WHAT YOU SHOULD DO:
Every line of the records below from the line with "cyan star: moved 3 px down" up to and including the line with "brown rectangle at" must be reproduced exactly, and no line outside that range.
━━━ EXTRACTED INFORMATION
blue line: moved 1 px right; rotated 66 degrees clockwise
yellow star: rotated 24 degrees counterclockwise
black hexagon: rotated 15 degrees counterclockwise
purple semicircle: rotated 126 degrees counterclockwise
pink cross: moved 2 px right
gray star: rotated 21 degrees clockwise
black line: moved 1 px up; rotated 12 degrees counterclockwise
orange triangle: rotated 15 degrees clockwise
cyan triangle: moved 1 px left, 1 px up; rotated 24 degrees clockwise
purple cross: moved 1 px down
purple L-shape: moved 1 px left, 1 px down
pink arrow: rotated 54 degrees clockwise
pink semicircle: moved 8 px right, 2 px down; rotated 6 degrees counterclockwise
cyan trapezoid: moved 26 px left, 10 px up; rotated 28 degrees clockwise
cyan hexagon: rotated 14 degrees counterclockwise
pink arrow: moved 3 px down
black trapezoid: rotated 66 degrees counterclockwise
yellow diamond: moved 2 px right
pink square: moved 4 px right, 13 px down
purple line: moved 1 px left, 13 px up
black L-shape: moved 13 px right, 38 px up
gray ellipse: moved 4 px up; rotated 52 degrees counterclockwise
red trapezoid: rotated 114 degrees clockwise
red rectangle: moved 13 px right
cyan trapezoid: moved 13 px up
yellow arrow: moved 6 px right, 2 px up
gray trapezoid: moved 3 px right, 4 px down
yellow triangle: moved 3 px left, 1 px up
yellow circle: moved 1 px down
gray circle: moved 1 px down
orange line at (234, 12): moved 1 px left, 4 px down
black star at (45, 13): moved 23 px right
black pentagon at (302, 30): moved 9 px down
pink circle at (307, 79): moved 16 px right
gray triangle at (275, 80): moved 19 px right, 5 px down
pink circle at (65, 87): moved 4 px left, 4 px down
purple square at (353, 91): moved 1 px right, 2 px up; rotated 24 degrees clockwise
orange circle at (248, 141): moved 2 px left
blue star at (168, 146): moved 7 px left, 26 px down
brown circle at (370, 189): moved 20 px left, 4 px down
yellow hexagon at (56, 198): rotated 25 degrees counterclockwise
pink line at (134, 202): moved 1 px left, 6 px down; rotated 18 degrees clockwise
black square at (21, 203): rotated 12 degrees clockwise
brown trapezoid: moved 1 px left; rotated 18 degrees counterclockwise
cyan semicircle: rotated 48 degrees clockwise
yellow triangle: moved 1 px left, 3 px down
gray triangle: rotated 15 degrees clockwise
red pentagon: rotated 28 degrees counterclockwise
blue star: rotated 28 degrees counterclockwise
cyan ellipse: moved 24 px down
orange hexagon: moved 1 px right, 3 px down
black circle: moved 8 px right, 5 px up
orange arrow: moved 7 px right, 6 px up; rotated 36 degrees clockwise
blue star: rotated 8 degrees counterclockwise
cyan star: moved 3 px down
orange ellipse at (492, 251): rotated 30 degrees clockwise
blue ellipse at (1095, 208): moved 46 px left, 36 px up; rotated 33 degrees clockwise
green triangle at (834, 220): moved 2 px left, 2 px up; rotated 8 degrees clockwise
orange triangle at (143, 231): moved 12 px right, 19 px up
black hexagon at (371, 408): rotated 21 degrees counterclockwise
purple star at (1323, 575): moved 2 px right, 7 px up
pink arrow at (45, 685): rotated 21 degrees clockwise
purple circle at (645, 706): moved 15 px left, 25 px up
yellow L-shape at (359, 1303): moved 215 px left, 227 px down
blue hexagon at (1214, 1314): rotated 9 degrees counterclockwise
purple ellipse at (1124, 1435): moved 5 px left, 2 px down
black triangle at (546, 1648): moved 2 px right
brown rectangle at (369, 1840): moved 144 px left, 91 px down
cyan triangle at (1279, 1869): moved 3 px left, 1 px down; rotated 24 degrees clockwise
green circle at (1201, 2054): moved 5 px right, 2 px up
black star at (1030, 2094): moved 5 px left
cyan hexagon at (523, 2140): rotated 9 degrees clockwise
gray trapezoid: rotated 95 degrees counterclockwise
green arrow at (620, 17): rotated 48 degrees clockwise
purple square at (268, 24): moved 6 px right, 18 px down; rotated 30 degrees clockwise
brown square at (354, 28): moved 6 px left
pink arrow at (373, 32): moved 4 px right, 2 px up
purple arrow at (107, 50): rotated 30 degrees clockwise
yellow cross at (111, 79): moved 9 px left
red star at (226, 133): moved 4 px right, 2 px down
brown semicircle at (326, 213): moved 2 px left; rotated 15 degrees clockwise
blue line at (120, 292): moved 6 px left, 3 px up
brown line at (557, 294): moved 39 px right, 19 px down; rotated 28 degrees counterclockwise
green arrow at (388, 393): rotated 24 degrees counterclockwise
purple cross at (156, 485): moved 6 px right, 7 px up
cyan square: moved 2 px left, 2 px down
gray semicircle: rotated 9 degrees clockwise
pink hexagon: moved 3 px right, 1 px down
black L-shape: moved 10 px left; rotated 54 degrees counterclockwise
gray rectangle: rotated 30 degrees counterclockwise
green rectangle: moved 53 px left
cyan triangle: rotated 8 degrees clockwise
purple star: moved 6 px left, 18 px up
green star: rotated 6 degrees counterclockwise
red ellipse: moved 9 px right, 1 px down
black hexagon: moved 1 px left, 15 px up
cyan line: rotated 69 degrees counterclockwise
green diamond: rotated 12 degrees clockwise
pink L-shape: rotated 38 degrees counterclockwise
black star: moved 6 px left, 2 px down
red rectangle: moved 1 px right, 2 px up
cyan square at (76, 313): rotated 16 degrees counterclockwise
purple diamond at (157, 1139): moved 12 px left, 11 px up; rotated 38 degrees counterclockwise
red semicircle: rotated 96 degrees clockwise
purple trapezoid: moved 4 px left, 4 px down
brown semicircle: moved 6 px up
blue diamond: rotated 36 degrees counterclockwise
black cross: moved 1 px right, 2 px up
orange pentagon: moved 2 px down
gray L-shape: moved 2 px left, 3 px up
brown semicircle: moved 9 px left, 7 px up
━━━━━━
RESULT BELOW:
cyan star: moved 3 px down
orange ellipse at (492, 251): rotated 30 degrees clockwise
blue ellipse at (1095, 208): moved 46 px left, 36 px up; rotated 33 degrees clockwise
green triangle at (834, 220): moved 2 px left, 2 px up; rotated 8 degrees clockwise
orange triangle at (143, 231): moved 12 px right, 19 px up
black hexagon at (371, 408): rotated 21 degrees counterclockwise
purple star at (1323, 575): moved 2 px right, 7 px up
pink arrow at (45, 685): rotated 21 degrees clockwise
purple circle at (645, 706): moved 15 px left, 25 px up
yellow L-shape at (359, 1303): moved 215 px left, 227 px down
blue hexagon at (1214, 1314): rotated 9 degrees counterclockwise
purple ellipse at (1124, 1435): moved 5 px left, 2 px down
black triangle at (546, 1648): moved 2 px right
brown rectangle at (369, 1840): moved 144 px left, 91 px down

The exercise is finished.